─── ENTRIES PROVIDED ───
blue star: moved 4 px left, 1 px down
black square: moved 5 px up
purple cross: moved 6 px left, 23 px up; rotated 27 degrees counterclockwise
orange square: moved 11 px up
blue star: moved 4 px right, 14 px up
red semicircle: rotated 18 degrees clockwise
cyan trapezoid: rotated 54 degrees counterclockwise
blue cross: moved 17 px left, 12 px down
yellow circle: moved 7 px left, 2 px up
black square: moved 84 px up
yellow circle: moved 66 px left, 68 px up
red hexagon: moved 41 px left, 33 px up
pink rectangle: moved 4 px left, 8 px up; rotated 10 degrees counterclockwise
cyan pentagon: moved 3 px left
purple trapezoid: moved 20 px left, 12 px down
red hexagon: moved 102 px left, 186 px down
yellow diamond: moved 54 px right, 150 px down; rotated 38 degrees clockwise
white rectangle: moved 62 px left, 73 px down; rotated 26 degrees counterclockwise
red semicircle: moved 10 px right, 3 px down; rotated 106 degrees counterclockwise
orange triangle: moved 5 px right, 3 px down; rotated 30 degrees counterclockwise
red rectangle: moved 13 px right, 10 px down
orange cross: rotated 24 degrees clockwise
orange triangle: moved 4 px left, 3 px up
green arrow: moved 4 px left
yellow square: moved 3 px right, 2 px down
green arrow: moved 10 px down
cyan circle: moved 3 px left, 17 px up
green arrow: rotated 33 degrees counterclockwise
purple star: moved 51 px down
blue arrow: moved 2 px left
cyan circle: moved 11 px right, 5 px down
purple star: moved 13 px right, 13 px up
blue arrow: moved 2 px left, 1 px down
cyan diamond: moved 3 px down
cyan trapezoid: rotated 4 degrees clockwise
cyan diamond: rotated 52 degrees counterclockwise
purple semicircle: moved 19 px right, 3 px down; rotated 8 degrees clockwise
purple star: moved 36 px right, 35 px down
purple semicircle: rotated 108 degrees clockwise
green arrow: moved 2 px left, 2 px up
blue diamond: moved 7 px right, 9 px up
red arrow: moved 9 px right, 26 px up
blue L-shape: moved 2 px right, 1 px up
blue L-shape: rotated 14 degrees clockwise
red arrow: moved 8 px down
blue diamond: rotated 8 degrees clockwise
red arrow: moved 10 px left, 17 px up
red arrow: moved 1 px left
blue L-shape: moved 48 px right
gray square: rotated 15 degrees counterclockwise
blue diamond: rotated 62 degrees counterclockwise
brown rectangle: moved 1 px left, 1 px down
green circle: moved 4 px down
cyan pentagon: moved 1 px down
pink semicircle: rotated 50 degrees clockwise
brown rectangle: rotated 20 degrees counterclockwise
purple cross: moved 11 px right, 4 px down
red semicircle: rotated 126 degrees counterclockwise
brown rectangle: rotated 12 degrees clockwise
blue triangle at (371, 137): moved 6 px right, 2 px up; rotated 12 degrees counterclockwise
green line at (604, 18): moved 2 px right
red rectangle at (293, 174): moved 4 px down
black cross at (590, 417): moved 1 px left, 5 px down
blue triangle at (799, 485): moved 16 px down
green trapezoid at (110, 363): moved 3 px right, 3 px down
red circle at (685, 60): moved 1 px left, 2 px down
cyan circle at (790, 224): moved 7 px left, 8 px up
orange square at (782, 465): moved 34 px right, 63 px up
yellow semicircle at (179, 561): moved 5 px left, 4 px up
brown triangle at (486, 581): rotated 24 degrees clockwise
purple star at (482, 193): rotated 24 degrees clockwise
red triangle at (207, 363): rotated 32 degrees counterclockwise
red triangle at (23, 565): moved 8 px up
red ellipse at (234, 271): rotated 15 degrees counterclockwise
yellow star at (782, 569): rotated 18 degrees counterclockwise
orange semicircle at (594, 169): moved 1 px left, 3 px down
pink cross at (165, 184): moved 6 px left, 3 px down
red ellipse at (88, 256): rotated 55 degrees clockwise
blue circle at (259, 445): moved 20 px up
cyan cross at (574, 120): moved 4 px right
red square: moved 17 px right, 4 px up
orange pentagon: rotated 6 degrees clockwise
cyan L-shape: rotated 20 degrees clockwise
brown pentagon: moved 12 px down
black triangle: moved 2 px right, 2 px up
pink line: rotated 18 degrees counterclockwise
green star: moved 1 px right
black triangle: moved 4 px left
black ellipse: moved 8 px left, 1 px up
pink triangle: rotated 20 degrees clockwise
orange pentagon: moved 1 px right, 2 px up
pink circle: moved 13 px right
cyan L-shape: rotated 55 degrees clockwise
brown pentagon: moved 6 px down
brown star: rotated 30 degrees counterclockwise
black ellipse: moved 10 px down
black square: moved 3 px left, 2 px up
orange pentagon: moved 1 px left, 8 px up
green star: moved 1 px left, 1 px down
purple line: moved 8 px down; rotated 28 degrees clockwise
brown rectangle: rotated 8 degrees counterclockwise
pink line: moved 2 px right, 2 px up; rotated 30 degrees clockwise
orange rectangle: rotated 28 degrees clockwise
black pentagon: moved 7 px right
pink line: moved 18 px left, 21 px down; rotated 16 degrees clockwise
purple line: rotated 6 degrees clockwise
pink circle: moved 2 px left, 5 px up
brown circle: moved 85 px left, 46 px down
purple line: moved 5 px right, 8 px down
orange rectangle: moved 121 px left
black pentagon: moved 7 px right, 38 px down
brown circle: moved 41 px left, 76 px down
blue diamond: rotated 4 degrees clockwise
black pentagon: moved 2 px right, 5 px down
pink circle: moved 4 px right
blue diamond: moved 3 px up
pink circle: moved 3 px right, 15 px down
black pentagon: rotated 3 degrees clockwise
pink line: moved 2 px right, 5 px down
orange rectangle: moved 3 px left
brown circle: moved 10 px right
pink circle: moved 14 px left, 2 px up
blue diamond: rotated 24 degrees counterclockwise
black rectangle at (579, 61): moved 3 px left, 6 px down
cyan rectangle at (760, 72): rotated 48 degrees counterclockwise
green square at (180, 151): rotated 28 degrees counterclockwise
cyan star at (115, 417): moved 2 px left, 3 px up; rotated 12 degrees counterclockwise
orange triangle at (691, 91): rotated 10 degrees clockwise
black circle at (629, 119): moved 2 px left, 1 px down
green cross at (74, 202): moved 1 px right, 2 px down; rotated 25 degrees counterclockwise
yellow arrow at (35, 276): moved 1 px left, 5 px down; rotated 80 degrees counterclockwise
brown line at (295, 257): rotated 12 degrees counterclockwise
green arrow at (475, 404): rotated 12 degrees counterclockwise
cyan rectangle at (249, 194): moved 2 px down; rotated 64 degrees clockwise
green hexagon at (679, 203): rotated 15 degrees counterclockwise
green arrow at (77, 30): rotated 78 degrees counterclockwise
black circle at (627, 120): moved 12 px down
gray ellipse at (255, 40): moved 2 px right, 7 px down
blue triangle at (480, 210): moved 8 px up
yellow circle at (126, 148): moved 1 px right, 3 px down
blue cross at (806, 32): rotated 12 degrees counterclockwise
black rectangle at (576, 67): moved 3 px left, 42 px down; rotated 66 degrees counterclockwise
───
THE TASK
Rewrite every line of the records, replacing each "counterclockwise" with "anticlockwise" and leaving everything else unchanged.

THE ANSWER
blue star: moved 4 px left, 1 px down
black square: moved 5 px up
purple cross: moved 6 px left, 23 px up; rotated 27 degrees anticlockwise
orange square: moved 11 px up
blue star: moved 4 px right, 14 px up
red semicircle: rotated 18 degrees clockwise
cyan trapezoid: rotated 54 degrees anticlockwise
blue cross: moved 17 px left, 12 px down
yellow circle: moved 7 px left, 2 px up
black square: moved 84 px up
yellow circle: moved 66 px left, 68 px up
red hexagon: moved 41 px left, 33 px up
pink rectangle: moved 4 px left, 8 px up; rotated 10 degrees anticlockwise
cyan pentagon: moved 3 px left
purple trapezoid: moved 20 px left, 12 px down
red hexagon: moved 102 px left, 186 px down
yellow diamond: moved 54 px right, 150 px down; rotated 38 degrees clockwise
white rectangle: moved 62 px left, 73 px down; rotated 26 degrees anticlockwise
red semicircle: moved 10 px right, 3 px down; rotated 106 degrees anticlockwise
orange triangle: moved 5 px right, 3 px down; rotated 30 degrees anticlockwise
red rectangle: moved 13 px right, 10 px down
orange cross: rotated 24 degrees clockwise
orange triangle: moved 4 px left, 3 px up
green arrow: moved 4 px left
yellow square: moved 3 px right, 2 px down
green arrow: moved 10 px down
cyan circle: moved 3 px left, 17 px up
green arrow: rotated 33 degrees anticlockwise
purple star: moved 51 px down
blue arrow: moved 2 px left
cyan circle: moved 11 px right, 5 px down
purple star: moved 13 px right, 13 px up
blue arrow: moved 2 px left, 1 px down
cyan diamond: moved 3 px down
cyan trapezoid: rotated 4 degrees clockwise
cyan diamond: rotated 52 degrees anticlockwise
purple semicircle: moved 19 px right, 3 px down; rotated 8 degrees clockwise
purple star: moved 36 px right, 35 px down
purple semicircle: rotated 108 degrees clockwise
green arrow: moved 2 px left, 2 px up
blue diamond: moved 7 px right, 9 px up
red arrow: moved 9 px right, 26 px up
blue L-shape: moved 2 px right, 1 px up
blue L-shape: rotated 14 degrees clockwise
red arrow: moved 8 px down
blue diamond: rotated 8 degrees clockwise
red arrow: moved 10 px left, 17 px up
red arrow: moved 1 px left
blue L-shape: moved 48 px right
gray square: rotated 15 degrees anticlockwise
blue diamond: rotated 62 degrees anticlockwise
brown rectangle: moved 1 px left, 1 px down
green circle: moved 4 px down
cyan pentagon: moved 1 px down
pink semicircle: rotated 50 degrees clockwise
brown rectangle: rotated 20 degrees anticlockwise
purple cross: moved 11 px right, 4 px down
red semicircle: rotated 126 degrees anticlockwise
brown rectangle: rotated 12 degrees clockwise
blue triangle at (371, 137): moved 6 px right, 2 px up; rotated 12 degrees anticlockwise
green line at (604, 18): moved 2 px right
red rectangle at (293, 174): moved 4 px down
black cross at (590, 417): moved 1 px left, 5 px down
blue triangle at (799, 485): moved 16 px down
green trapezoid at (110, 363): moved 3 px right, 3 px down
red circle at (685, 60): moved 1 px left, 2 px down
cyan circle at (790, 224): moved 7 px left, 8 px up
orange square at (782, 465): moved 34 px right, 63 px up
yellow semicircle at (179, 561): moved 5 px left, 4 px up
brown triangle at (486, 581): rotated 24 degrees clockwise
purple star at (482, 193): rotated 24 degrees clockwise
red triangle at (207, 363): rotated 32 degrees anticlockwise
red triangle at (23, 565): moved 8 px up
red ellipse at (234, 271): rotated 15 degrees anticlockwise
yellow star at (782, 569): rotated 18 degrees anticlockwise
orange semicircle at (594, 169): moved 1 px left, 3 px down
pink cross at (165, 184): moved 6 px left, 3 px down
red ellipse at (88, 256): rotated 55 degrees clockwise
blue circle at (259, 445): moved 20 px up
cyan cross at (574, 120): moved 4 px right
red square: moved 17 px right, 4 px up
orange pentagon: rotated 6 degrees clockwise
cyan L-shape: rotated 20 degrees clockwise
brown pentagon: moved 12 px down
black triangle: moved 2 px right, 2 px up
pink line: rotated 18 degrees anticlockwise
green star: moved 1 px right
black triangle: moved 4 px left
black ellipse: moved 8 px left, 1 px up
pink triangle: rotated 20 degrees clockwise
orange pentagon: moved 1 px right, 2 px up
pink circle: moved 13 px right
cyan L-shape: rotated 55 degrees clockwise
brown pentagon: moved 6 px down
brown star: rotated 30 degrees anticlockwise
black ellipse: moved 10 px down
black square: moved 3 px left, 2 px up
orange pentagon: moved 1 px left, 8 px up
green star: moved 1 px left, 1 px down
purple line: moved 8 px down; rotated 28 degrees clockwise
brown rectangle: rotated 8 degrees anticlockwise
pink line: moved 2 px right, 2 px up; rotated 30 degrees clockwise
orange rectangle: rotated 28 degrees clockwise
black pentagon: moved 7 px right
pink line: moved 18 px left, 21 px down; rotated 16 degrees clockwise
purple line: rotated 6 degrees clockwise
pink circle: moved 2 px left, 5 px up
brown circle: moved 85 px left, 46 px down
purple line: moved 5 px right, 8 px down
orange rectangle: moved 121 px left
black pentagon: moved 7 px right, 38 px down
brown circle: moved 41 px left, 76 px down
blue diamond: rotated 4 degrees clockwise
black pentagon: moved 2 px right, 5 px down
pink circle: moved 4 px right
blue diamond: moved 3 px up
pink circle: moved 3 px right, 15 px down
black pentagon: rotated 3 degrees clockwise
pink line: moved 2 px right, 5 px down
orange rectangle: moved 3 px left
brown circle: moved 10 px right
pink circle: moved 14 px left, 2 px up
blue diamond: rotated 24 degrees anticlockwise
black rectangle at (579, 61): moved 3 px left, 6 px down
cyan rectangle at (760, 72): rotated 48 degrees anticlockwise
green square at (180, 151): rotated 28 degrees anticlockwise
cyan star at (115, 417): moved 2 px left, 3 px up; rotated 12 degrees anticlockwise
orange triangle at (691, 91): rotated 10 degrees clockwise
black circle at (629, 119): moved 2 px left, 1 px down
green cross at (74, 202): moved 1 px right, 2 px down; rotated 25 degrees anticlockwise
yellow arrow at (35, 276): moved 1 px left, 5 px down; rotated 80 degrees anticlockwise
brown line at (295, 257): rotated 12 degrees anticlockwise
green arrow at (475, 404): rotated 12 degrees anticlockwise
cyan rectangle at (249, 194): moved 2 px down; rotated 64 degrees clockwise
green hexagon at (679, 203): rotated 15 degrees anticlockwise
green arrow at (77, 30): rotated 78 degrees anticlockwise
black circle at (627, 120): moved 12 px down
gray ellipse at (255, 40): moved 2 px right, 7 px down
blue triangle at (480, 210): moved 8 px up
yellow circle at (126, 148): moved 1 px right, 3 px down
blue cross at (806, 32): rotated 12 degrees anticlockwise
black rectangle at (576, 67): moved 3 px left, 42 px down; rotated 66 degrees anticlockwise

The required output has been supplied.